### [JOB]
Filter the listing below, keeping only those lines that contain the string "kern".

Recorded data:
● ● ● ● ● ● ●
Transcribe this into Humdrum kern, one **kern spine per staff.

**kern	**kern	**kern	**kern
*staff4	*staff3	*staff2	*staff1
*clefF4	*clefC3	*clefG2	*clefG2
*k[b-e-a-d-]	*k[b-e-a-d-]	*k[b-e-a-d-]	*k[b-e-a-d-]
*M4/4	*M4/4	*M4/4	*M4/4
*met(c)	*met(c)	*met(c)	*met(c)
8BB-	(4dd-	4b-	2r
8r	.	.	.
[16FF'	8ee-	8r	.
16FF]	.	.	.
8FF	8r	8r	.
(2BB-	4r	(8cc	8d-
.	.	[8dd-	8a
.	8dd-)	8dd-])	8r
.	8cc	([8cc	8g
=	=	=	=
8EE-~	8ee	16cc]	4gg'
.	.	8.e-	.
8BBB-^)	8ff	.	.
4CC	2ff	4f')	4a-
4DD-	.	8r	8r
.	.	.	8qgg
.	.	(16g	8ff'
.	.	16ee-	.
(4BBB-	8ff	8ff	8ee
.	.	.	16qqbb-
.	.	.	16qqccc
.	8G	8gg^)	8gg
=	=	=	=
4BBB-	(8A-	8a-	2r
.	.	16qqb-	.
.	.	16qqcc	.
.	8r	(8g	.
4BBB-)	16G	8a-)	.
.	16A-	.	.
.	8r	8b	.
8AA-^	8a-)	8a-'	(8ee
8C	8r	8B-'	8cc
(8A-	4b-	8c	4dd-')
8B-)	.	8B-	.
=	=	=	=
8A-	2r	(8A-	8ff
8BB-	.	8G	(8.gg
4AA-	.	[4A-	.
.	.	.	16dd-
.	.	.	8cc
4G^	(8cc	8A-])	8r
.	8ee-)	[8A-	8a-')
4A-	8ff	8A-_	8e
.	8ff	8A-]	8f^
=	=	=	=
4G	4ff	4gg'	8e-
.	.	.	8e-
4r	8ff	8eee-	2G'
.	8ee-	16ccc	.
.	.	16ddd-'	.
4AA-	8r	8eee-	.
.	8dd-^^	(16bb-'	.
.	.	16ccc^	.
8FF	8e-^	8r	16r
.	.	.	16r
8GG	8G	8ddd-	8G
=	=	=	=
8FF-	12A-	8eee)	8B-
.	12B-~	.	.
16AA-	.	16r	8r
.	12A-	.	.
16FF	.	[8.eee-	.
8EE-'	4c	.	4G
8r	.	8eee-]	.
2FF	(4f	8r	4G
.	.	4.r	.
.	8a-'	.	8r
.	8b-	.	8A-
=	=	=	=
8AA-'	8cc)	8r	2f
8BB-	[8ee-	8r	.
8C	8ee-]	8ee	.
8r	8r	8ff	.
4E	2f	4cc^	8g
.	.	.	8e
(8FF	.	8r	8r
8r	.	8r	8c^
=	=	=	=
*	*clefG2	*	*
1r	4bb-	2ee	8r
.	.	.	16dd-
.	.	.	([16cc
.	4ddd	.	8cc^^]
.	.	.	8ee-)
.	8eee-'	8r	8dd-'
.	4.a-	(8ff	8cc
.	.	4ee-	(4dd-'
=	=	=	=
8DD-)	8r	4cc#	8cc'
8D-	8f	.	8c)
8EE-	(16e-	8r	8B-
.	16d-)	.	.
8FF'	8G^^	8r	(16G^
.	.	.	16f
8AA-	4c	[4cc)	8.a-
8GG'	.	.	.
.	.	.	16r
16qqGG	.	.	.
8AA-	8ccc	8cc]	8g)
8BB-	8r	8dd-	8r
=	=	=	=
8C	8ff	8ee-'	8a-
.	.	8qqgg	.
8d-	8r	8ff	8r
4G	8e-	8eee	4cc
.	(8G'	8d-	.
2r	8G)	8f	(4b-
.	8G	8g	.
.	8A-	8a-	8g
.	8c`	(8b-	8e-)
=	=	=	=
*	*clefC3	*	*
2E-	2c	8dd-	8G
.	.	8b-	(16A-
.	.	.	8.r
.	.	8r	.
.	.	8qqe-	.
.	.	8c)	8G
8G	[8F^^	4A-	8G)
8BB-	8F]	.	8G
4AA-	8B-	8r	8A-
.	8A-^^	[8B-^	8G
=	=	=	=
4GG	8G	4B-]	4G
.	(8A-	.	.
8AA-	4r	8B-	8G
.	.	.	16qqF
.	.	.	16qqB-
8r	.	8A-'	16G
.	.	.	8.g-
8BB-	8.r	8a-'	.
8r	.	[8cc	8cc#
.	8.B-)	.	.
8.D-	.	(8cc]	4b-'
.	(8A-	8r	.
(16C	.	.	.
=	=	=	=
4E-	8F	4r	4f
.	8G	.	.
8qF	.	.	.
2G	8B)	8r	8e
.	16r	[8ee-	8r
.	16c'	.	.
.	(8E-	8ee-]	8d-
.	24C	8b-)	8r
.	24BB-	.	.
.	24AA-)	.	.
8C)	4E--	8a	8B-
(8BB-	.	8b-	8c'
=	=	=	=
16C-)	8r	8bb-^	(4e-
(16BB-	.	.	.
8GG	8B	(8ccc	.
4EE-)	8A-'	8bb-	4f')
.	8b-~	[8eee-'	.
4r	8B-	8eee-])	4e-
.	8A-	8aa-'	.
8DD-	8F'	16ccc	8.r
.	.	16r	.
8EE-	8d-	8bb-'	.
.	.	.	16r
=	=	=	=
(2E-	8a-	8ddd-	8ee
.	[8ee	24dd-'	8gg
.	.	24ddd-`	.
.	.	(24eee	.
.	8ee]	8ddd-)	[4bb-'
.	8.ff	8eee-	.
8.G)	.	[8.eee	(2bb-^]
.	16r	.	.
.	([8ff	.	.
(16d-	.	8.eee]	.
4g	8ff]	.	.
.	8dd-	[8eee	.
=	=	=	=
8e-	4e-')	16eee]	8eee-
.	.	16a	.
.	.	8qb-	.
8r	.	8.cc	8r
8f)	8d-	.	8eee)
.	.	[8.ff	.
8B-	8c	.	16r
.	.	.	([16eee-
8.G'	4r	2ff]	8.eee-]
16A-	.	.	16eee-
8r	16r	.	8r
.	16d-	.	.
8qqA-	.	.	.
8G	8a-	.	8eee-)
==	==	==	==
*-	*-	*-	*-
● ● ● ● ● ● ●
### [OUTPUT FOR THIS EXERCISE]
Transcribe this into Humdrum kern, one **kern spine per staff.
**kern	**kern	**kern	**kern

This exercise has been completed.